◆ The task:
Go to the line containing "RTC pin SDA: A8 -> B7" and retype it and every later line exactly as written, up to the last line of the entries. Keep pictures out.

◆ Input data:
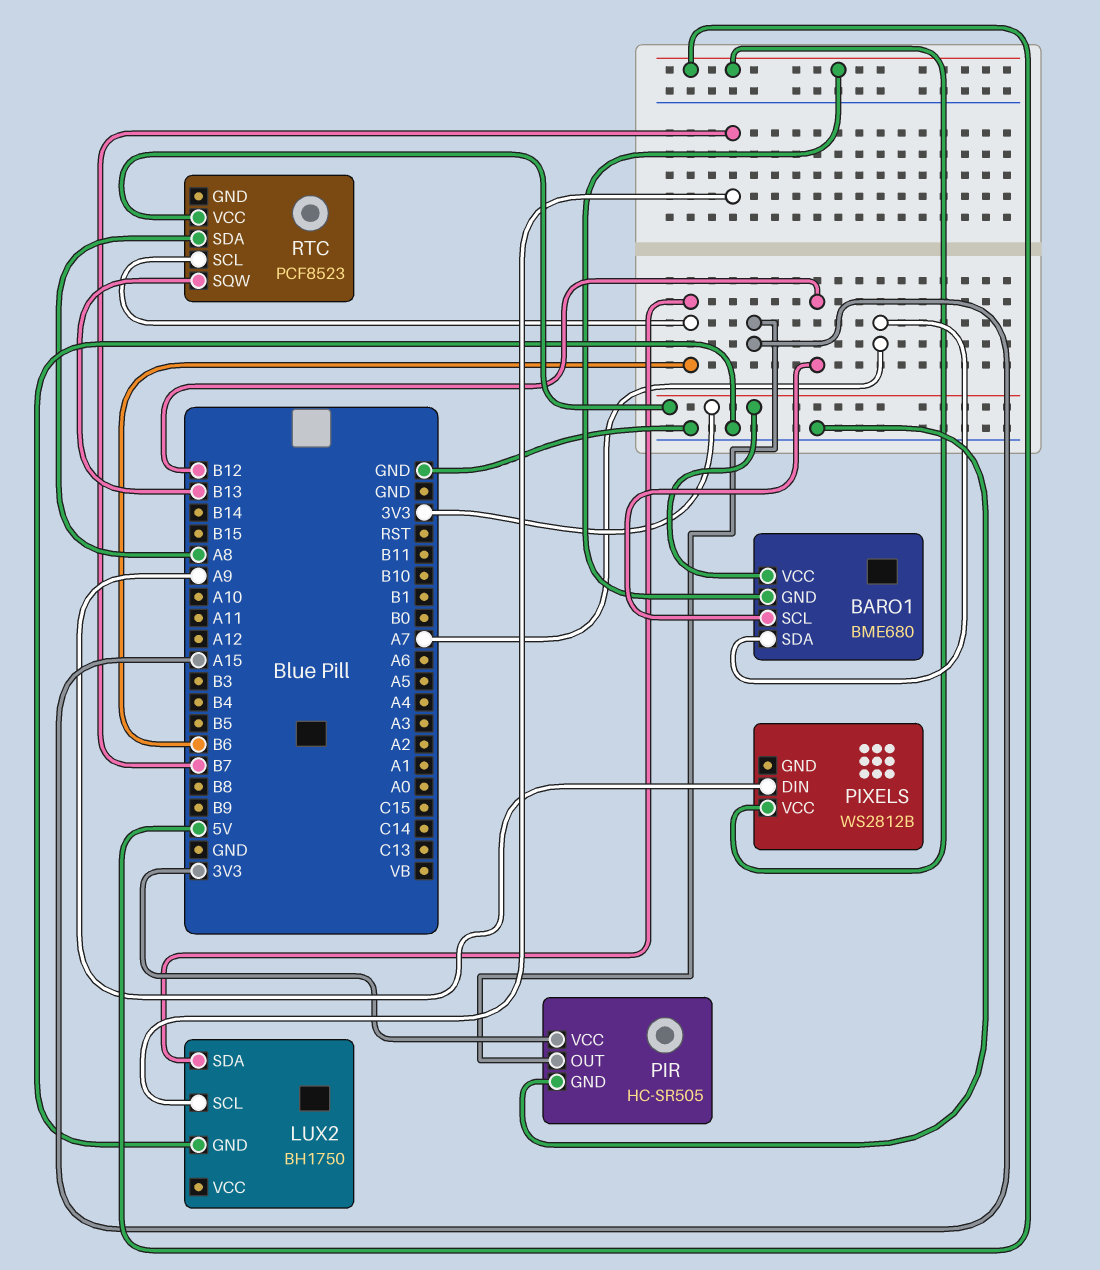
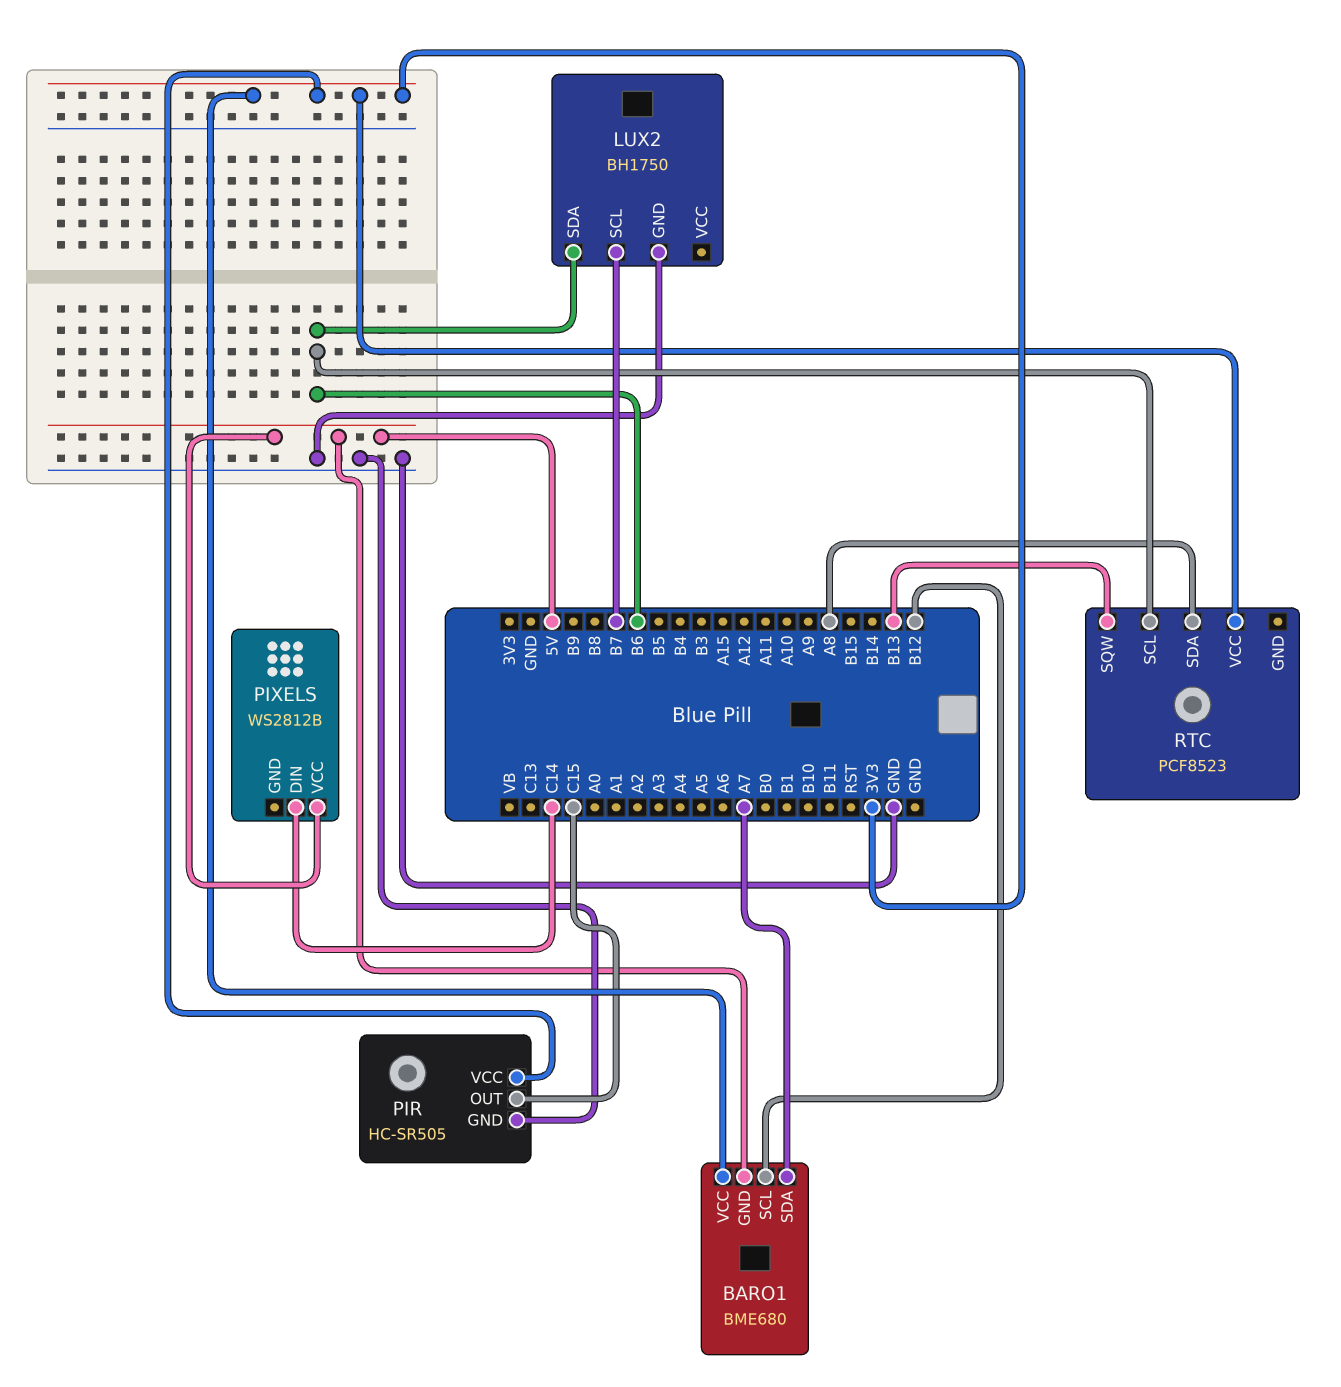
PIR pin OUT: A15 -> C15
PIXELS pin DIN: A9 -> C14

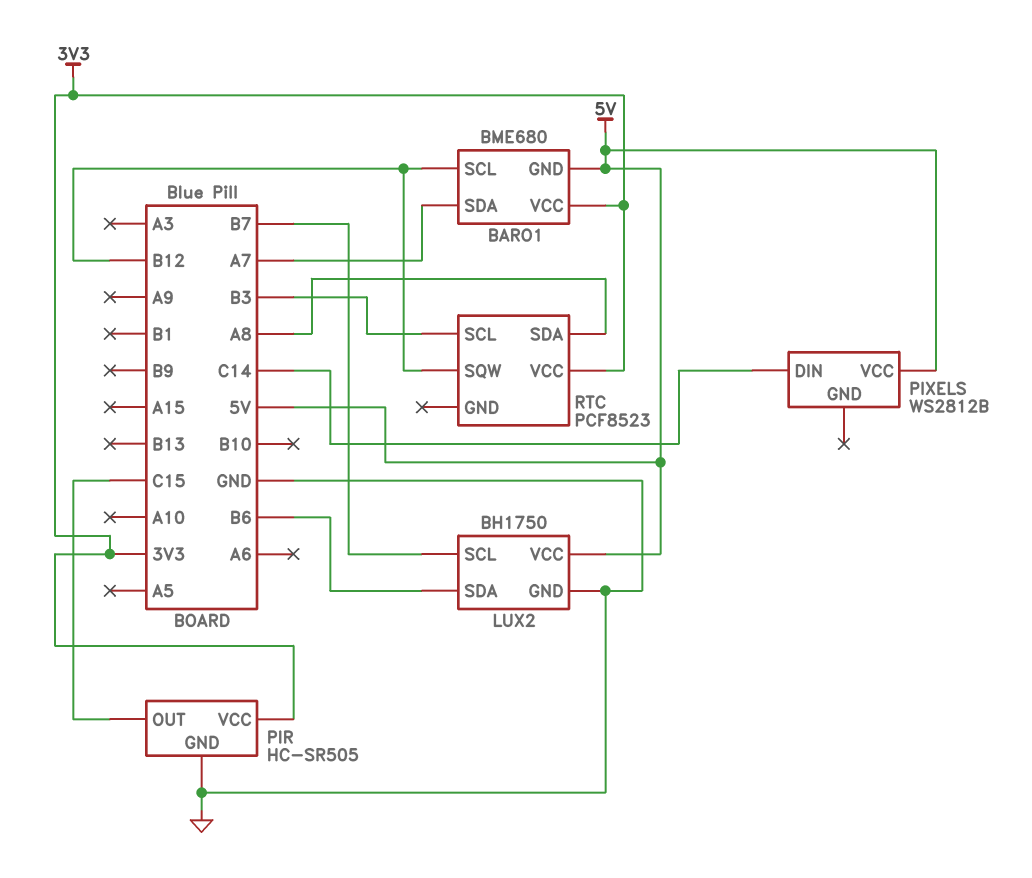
LUX2 pin VCC: none -> 5V
RTC pin SCL: B6 -> B3
RTC pin SQW: B13 -> B12

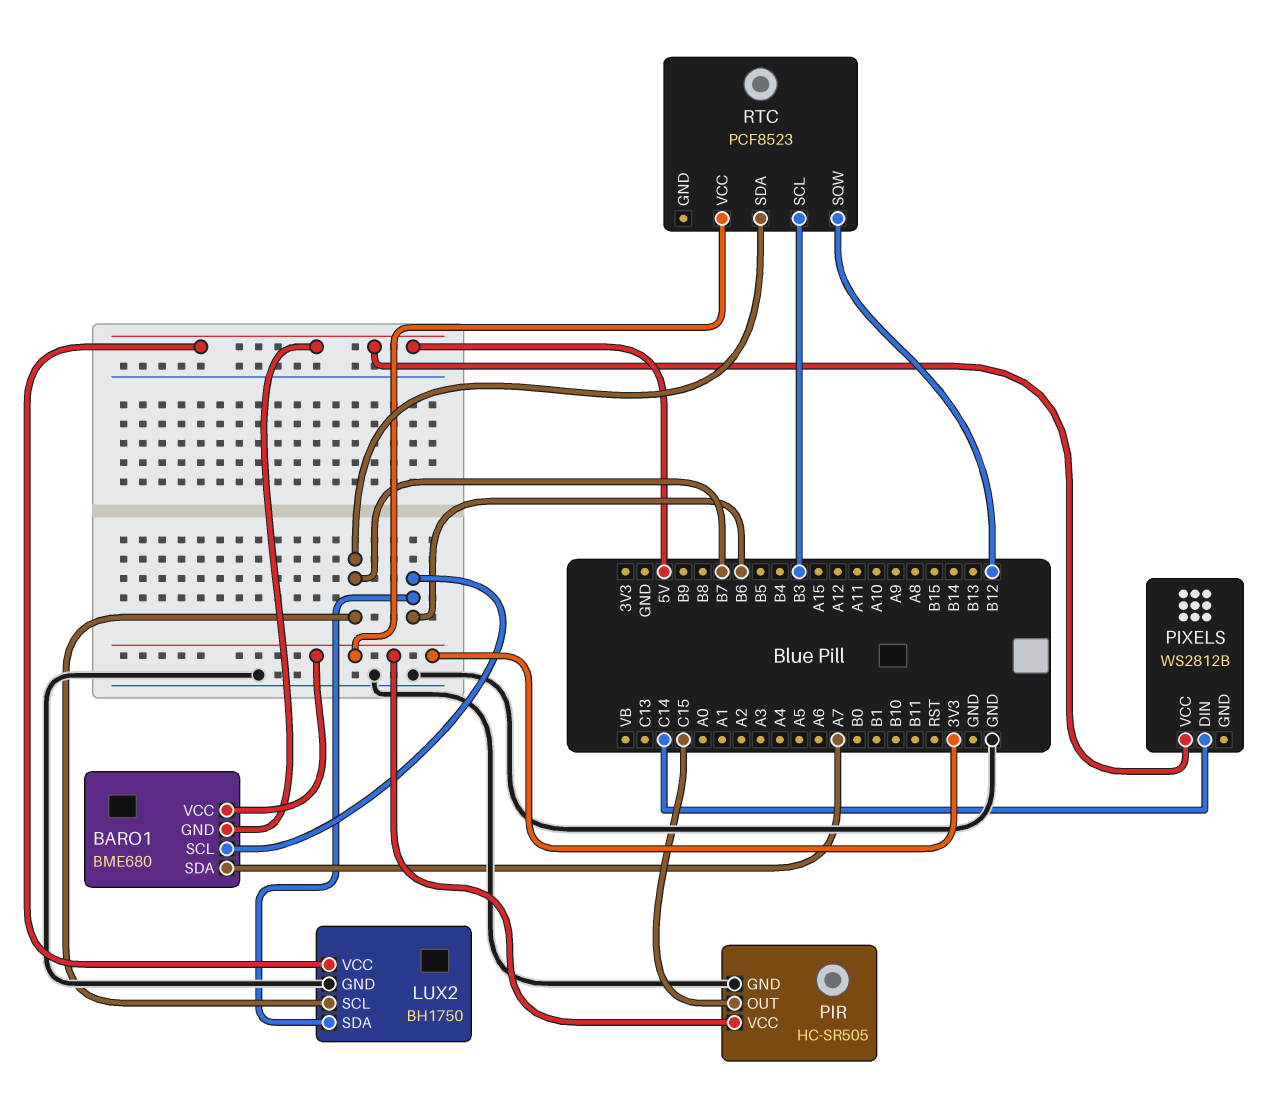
BARO1 pin SCL: B12 -> B6
RTC pin SDA: A8 -> B7

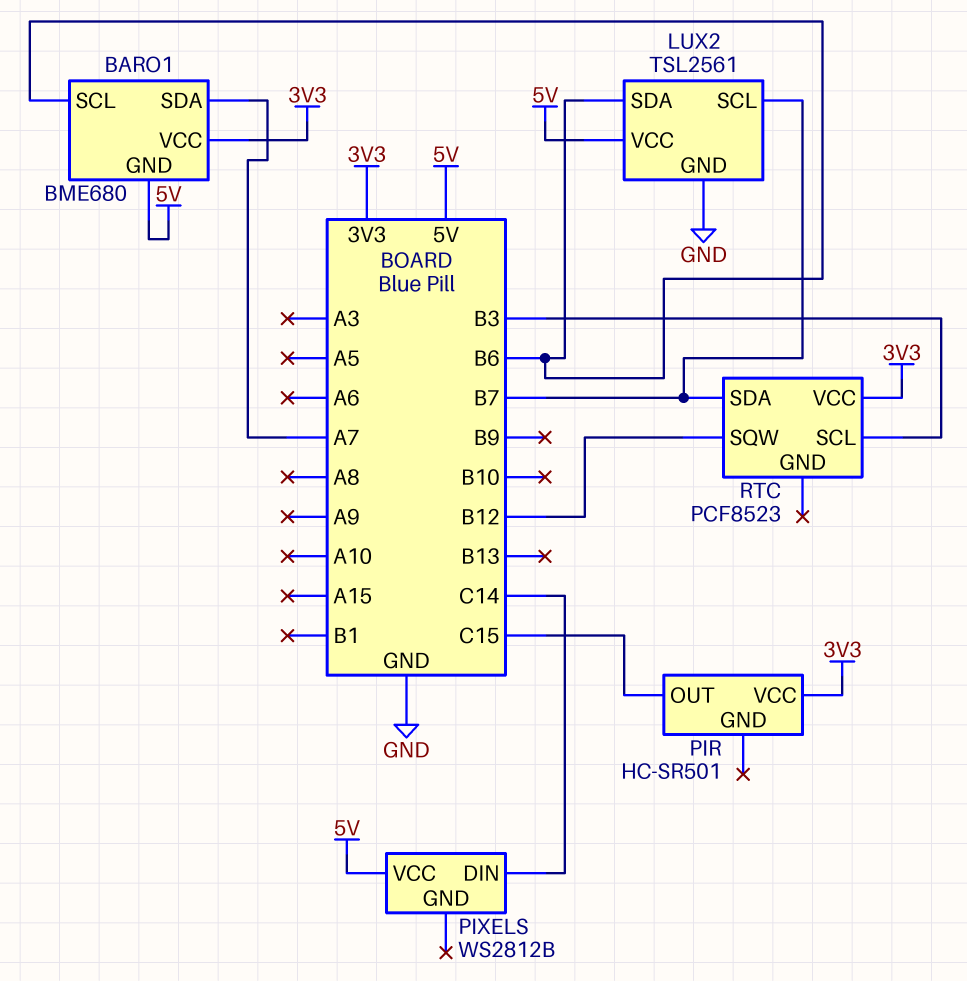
LUX2: BH1750 -> TSL2561
PIR: HC-SR505 -> HC-SR501
PIR pin GND: GND -> none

◆ Result for this task:
RTC pin SDA: A8 -> B7

LUX2: BH1750 -> TSL2561
PIR: HC-SR505 -> HC-SR501
PIR pin GND: GND -> none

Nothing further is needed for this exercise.